#### About this exercise:
Search each line below for the word "orange" and list those that contain it.

#### Data segment:
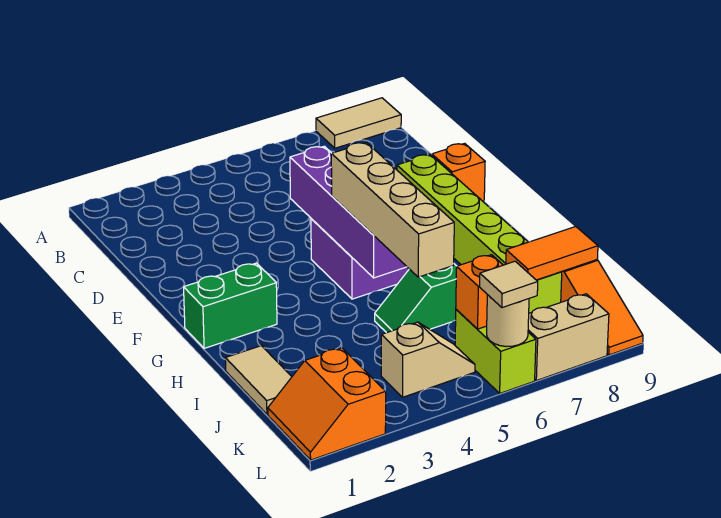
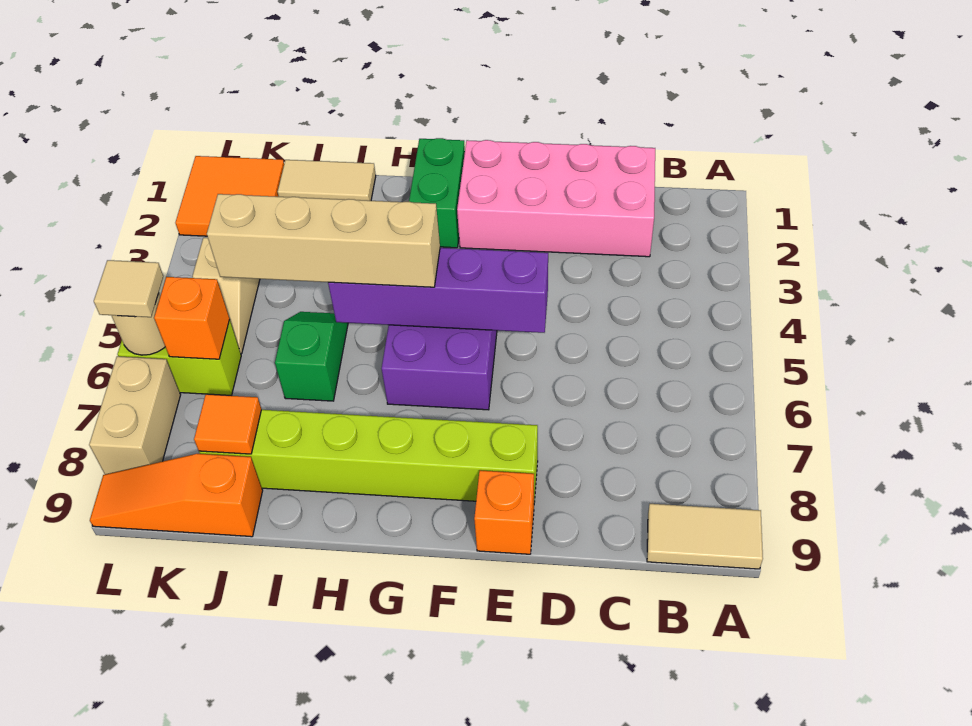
tan tile A8:A9 level 1 -> tan tile A9:B9 level 1
none -> pink brick C1:F2 level 1
orange tile J8:J9 level 2 -> orange tile J8 level 2
orange slope K1:L2 level 1 top 2 -> orange tile K1:L2 level 1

#### Your solution:
orange tile J8:J9 level 2 -> orange tile J8 level 2
orange slope K1:L2 level 1 top 2 -> orange tile K1:L2 level 1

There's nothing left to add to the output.